Assigned task – Please write out exactly the lines that begin at the line containing "(195, 254) = (285, 506): brown" and run to the end of the records.

-- Available data follows --

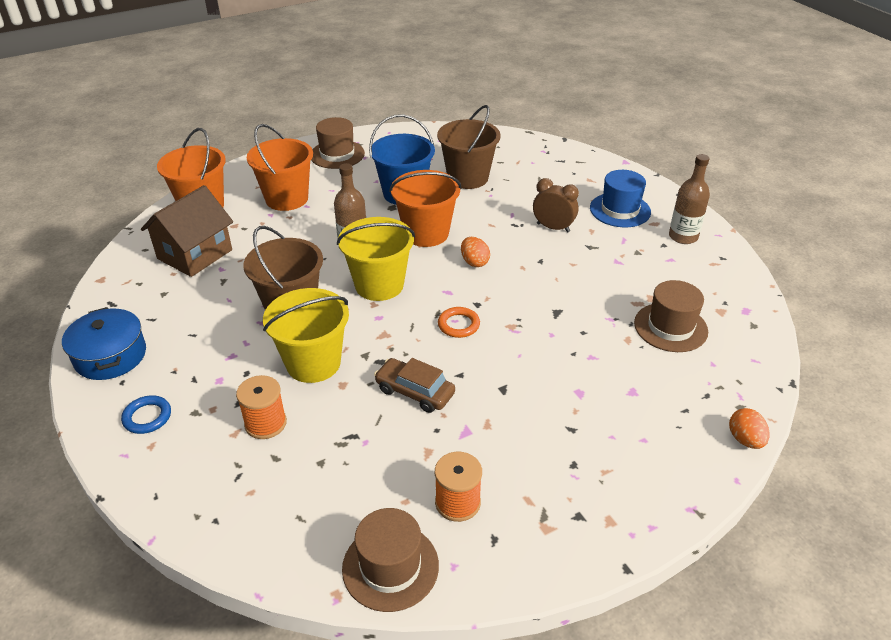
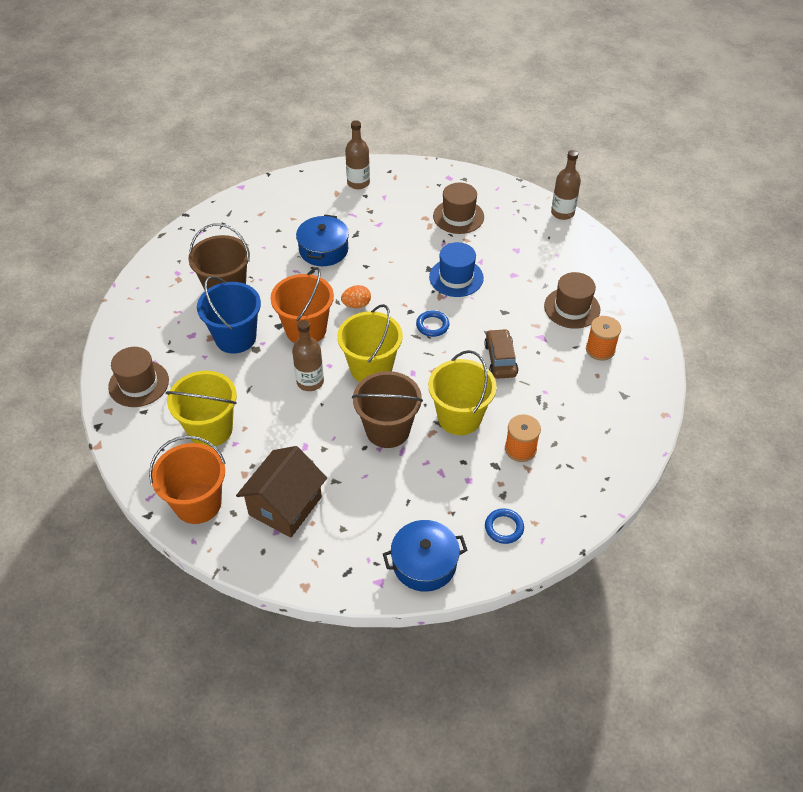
camera: 80 degrees left, 10 degrees up
(195, 254) = (285, 506): brown house -> brown house turned 75 degrees clockwise
(287, 199) = (210, 429): orange bucket -> yellow bucket
(390, 567) = (646, 387): brown hat -> brown hat (572, 308)
(415, 392) = (500, 359): brown car -> brown car turned 135 degrees clockwise
(458, 325) = (432, 325): orange ring -> blue ring
(553, 228) = (323, 250): brown clock -> blue pot
(620, 210) = (312, 207): blue hat -> blue hat (456, 277)
(745, 440) = (562, 213): orange egg -> brown bottle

-- Available data concluded --

Problem solution –
(195, 254) = (285, 506): brown house -> brown house turned 75 degrees clockwise
(287, 199) = (210, 429): orange bucket -> yellow bucket
(390, 567) = (646, 387): brown hat -> brown hat (572, 308)
(415, 392) = (500, 359): brown car -> brown car turned 135 degrees clockwise
(458, 325) = (432, 325): orange ring -> blue ring
(553, 228) = (323, 250): brown clock -> blue pot
(620, 210) = (312, 207): blue hat -> blue hat (456, 277)
(745, 440) = (562, 213): orange egg -> brown bottle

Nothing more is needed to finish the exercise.